- **Dataset**
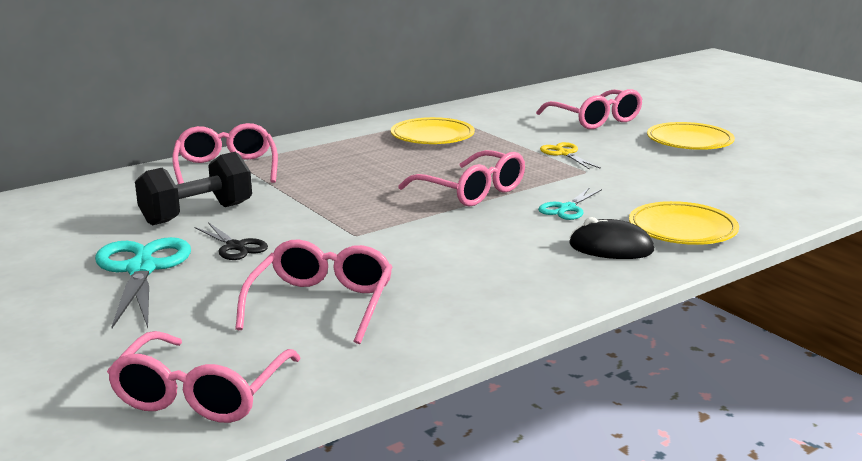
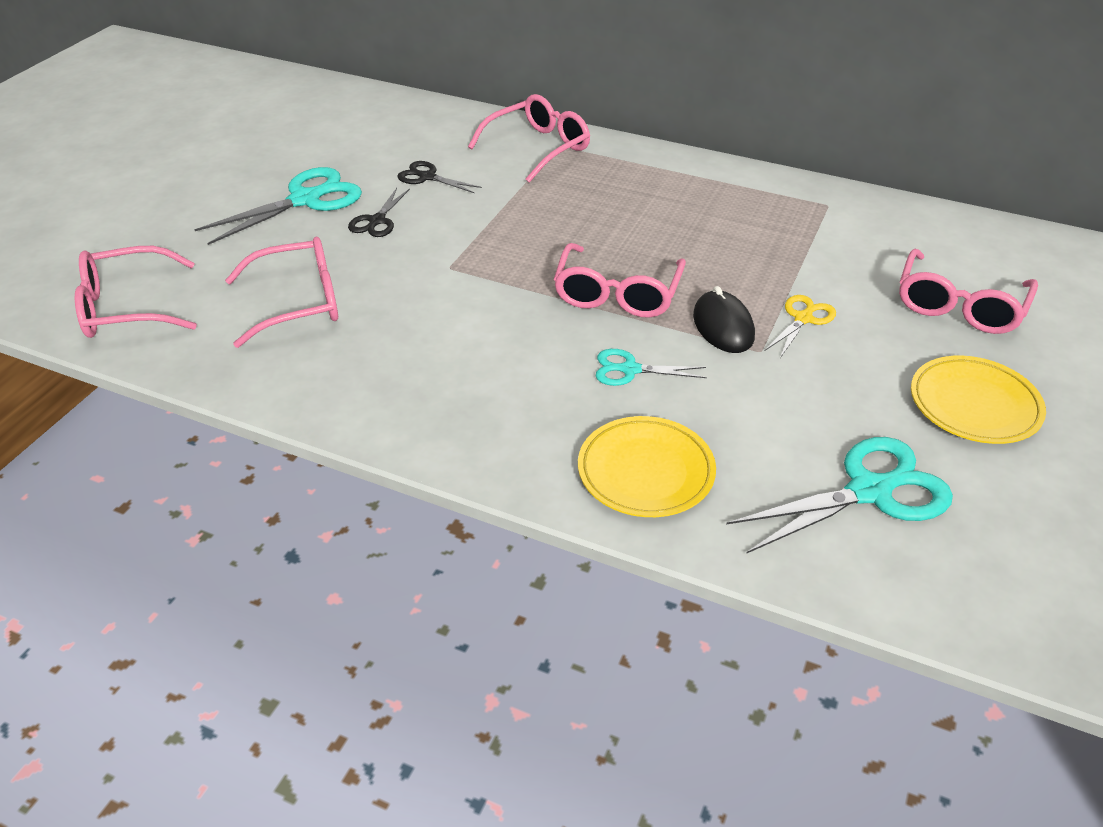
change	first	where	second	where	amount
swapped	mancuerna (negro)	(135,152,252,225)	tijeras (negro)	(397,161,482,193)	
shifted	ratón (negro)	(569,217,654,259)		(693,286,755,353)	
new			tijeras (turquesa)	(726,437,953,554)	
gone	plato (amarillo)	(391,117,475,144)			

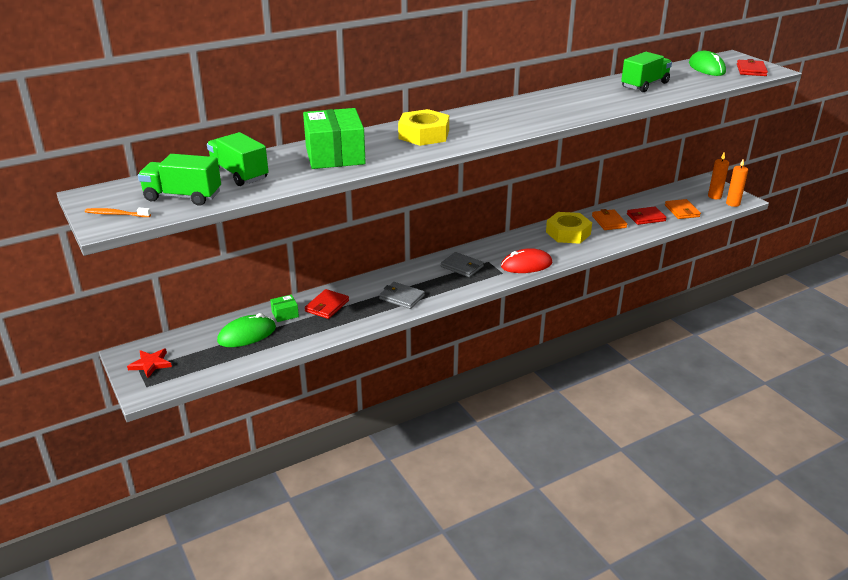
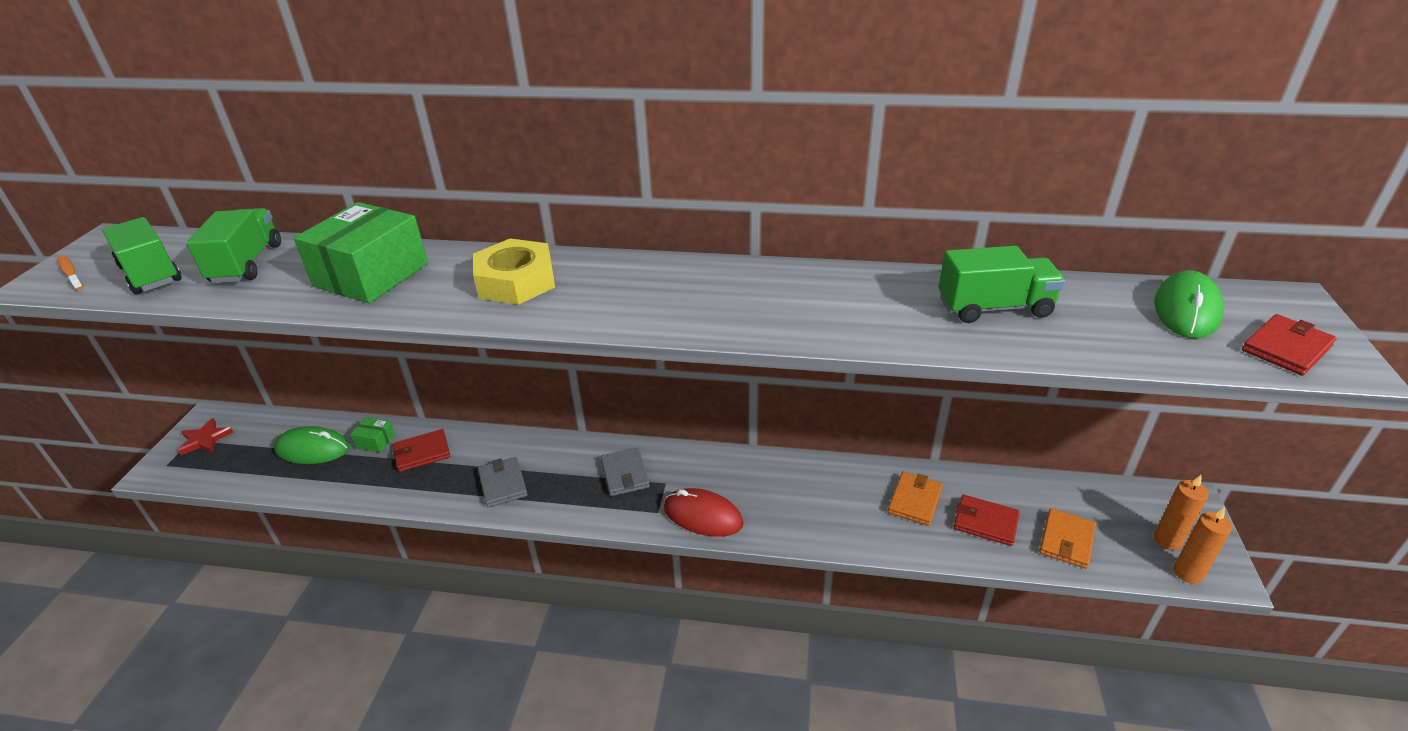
change	first	where	second	where	amount
gone	tuerca (amarillo)	(546,212,592,244)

- **About this task**
Return every line of the material in which the word "negro" is found.

- **Response to this exercise**
swapped	mancuerna (negro)	(135,152,252,225)	tijeras (negro)	(397,161,482,193)	
shifted	ratón (negro)	(569,217,654,259)		(693,286,755,353)	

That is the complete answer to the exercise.